> **Work to be completed**: Among the entries below, extract exactly the lines that run from the one with "C106: 68nF (N2, N5) -> none" through the one with "T6: NPN (B VB, C", both ends included.

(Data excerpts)
-=-=-
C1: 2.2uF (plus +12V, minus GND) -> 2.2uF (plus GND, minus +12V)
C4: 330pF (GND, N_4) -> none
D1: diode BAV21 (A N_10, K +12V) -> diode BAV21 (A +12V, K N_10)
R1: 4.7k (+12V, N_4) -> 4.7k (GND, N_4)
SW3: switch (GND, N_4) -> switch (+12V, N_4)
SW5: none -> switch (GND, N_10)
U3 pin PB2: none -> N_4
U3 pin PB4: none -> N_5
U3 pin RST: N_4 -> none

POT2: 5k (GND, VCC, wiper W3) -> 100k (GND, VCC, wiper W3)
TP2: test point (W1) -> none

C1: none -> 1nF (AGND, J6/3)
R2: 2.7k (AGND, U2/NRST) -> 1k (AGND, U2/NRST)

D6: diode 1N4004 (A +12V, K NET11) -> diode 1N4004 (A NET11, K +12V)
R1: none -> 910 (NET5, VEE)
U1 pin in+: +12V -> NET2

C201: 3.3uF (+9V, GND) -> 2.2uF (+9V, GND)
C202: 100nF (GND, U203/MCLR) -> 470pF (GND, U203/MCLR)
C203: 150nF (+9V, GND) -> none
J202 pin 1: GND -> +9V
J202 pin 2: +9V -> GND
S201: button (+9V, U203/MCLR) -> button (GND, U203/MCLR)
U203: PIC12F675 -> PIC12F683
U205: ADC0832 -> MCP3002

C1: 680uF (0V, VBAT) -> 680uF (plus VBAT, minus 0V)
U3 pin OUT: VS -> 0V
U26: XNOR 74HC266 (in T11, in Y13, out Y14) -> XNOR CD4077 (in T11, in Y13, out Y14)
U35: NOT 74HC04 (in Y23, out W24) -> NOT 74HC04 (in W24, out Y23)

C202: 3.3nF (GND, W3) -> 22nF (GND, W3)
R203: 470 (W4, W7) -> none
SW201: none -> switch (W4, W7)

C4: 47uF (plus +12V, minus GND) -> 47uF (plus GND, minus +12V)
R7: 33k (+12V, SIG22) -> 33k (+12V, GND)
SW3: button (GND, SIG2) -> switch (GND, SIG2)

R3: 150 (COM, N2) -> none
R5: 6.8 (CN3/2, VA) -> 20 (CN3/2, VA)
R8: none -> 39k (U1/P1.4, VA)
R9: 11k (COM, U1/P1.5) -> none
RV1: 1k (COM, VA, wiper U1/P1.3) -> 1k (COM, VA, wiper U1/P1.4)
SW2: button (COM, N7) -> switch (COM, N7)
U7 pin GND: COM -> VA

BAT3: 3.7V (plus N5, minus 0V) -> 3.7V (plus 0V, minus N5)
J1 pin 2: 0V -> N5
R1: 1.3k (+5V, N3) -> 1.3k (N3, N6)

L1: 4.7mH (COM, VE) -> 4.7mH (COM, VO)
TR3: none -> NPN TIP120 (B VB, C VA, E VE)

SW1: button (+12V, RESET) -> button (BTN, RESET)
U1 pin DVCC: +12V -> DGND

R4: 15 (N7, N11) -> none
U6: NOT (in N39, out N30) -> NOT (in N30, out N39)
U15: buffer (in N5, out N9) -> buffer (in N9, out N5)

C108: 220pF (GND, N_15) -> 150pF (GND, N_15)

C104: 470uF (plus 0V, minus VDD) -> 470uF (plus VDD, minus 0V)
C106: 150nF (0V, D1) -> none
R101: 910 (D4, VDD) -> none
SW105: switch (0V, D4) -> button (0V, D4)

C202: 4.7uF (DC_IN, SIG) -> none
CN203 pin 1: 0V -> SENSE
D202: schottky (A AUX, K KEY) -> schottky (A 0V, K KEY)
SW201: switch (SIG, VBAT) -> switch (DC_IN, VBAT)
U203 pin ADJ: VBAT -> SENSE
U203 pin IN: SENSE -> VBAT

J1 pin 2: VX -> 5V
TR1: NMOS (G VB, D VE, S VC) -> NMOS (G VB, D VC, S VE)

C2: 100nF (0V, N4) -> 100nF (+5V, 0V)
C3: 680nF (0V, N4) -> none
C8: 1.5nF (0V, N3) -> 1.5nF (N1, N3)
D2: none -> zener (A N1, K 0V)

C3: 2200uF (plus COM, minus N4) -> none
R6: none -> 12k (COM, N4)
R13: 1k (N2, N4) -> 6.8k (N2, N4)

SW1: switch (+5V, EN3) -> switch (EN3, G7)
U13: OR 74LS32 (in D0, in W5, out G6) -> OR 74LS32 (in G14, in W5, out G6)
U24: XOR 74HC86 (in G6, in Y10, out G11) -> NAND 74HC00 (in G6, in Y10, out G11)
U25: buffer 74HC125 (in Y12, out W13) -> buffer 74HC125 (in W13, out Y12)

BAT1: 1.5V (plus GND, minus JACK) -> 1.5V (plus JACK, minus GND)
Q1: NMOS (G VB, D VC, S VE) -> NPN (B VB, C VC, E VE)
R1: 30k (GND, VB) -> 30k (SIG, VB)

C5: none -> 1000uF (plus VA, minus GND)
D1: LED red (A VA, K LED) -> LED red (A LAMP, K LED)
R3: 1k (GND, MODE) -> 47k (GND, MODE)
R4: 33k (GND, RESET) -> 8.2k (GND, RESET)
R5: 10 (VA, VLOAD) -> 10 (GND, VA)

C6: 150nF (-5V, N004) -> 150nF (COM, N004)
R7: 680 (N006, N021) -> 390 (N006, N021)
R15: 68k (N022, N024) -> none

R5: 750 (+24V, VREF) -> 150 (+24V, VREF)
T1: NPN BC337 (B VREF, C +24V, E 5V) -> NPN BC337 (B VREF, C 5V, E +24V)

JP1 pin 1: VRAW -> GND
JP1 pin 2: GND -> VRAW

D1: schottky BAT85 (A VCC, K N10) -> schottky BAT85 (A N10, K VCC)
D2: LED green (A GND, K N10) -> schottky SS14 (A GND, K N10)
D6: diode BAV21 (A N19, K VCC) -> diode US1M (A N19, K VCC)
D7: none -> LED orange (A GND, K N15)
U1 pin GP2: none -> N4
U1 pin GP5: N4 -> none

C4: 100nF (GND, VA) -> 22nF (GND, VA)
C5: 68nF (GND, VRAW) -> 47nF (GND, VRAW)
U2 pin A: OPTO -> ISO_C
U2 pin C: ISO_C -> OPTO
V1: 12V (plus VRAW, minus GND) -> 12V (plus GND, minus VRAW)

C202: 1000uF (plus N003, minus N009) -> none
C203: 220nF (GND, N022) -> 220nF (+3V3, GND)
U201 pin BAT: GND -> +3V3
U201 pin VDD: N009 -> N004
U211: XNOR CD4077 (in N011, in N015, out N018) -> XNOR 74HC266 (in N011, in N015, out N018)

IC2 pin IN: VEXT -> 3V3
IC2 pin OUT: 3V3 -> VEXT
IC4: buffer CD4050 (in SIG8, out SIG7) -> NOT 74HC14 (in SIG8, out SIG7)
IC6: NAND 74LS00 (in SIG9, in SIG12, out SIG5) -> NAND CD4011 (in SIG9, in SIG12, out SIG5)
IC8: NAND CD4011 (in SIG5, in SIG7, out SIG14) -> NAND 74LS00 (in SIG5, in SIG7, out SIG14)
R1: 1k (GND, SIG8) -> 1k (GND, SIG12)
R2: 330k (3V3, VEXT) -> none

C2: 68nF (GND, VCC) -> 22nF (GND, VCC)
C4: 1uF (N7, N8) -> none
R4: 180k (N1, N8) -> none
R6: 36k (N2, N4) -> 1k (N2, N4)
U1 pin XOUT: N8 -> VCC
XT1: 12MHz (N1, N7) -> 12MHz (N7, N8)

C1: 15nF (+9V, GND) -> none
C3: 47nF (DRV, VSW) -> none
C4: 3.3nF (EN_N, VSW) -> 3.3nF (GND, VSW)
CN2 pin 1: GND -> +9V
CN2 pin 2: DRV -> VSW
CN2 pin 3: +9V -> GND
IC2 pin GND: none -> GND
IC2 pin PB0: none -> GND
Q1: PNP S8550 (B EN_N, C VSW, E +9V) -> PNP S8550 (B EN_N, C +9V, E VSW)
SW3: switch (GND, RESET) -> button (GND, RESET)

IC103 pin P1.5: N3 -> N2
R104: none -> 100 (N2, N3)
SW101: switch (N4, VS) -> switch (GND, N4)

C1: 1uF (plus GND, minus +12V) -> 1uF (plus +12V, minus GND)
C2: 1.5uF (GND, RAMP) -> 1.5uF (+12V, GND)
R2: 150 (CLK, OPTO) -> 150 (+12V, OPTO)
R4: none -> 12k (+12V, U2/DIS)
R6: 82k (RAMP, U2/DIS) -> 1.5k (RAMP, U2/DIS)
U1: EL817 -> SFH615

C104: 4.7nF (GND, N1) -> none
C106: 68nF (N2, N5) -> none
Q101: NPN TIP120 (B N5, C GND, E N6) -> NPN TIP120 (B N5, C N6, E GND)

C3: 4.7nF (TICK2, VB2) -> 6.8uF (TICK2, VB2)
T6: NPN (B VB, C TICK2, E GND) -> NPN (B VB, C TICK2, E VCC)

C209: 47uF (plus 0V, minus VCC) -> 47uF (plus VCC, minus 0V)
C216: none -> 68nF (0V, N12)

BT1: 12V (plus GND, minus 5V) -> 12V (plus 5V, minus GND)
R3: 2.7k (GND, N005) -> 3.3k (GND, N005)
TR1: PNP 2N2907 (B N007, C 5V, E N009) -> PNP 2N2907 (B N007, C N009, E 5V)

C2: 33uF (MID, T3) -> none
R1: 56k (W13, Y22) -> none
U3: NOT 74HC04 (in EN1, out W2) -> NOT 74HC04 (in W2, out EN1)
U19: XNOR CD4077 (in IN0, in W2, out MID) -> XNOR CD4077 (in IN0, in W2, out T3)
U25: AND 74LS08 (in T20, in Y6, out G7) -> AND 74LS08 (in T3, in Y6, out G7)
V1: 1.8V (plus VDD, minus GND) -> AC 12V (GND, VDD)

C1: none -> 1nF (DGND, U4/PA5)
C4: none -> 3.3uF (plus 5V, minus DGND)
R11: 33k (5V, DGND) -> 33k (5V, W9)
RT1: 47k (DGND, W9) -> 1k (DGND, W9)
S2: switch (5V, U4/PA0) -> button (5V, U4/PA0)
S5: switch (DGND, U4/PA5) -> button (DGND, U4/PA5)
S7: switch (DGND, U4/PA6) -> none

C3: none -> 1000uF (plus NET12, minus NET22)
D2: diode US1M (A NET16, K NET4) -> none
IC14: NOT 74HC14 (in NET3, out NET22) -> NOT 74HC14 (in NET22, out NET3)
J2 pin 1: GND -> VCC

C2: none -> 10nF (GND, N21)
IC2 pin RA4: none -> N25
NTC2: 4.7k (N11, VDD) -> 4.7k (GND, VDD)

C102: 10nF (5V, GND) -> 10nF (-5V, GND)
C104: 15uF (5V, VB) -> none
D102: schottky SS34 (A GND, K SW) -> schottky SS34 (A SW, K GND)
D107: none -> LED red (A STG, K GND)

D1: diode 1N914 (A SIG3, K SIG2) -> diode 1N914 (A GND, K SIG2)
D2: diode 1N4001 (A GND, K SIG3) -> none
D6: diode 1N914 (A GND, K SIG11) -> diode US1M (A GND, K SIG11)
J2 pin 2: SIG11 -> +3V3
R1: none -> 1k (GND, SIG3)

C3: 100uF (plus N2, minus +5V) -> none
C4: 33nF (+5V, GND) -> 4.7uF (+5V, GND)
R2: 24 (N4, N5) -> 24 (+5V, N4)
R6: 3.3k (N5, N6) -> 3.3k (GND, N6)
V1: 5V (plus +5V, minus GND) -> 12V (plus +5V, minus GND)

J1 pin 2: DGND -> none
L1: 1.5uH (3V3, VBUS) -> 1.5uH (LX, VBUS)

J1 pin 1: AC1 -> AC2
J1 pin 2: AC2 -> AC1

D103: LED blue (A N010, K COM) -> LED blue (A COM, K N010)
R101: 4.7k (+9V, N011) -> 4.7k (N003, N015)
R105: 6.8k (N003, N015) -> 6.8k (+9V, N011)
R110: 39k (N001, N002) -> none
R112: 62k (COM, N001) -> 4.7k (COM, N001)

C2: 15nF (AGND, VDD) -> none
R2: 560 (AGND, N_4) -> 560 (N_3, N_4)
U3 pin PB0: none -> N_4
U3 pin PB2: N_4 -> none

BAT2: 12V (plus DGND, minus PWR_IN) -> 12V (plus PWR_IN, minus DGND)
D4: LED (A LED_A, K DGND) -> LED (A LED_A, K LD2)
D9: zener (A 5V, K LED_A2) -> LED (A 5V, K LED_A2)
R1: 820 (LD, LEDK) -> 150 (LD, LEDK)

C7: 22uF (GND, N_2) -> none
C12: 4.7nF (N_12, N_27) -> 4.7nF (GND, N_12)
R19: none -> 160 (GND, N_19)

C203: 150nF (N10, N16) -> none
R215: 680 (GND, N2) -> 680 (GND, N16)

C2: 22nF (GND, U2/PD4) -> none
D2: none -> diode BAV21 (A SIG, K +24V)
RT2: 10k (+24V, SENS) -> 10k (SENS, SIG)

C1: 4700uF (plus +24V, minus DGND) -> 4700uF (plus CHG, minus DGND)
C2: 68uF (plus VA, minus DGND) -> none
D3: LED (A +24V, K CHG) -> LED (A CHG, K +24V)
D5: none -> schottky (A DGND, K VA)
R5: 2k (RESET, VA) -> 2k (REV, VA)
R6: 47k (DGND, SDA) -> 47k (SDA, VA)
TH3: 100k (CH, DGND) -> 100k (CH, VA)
-=-=-
> **Solution**:
C106: 68nF (N2, N5) -> none
Q101: NPN TIP120 (B N5, C GND, E N6) -> NPN TIP120 (B N5, C N6, E GND)

C3: 4.7nF (TICK2, VB2) -> 6.8uF (TICK2, VB2)
T6: NPN (B VB, C TICK2, E GND) -> NPN (B VB, C TICK2, E VCC)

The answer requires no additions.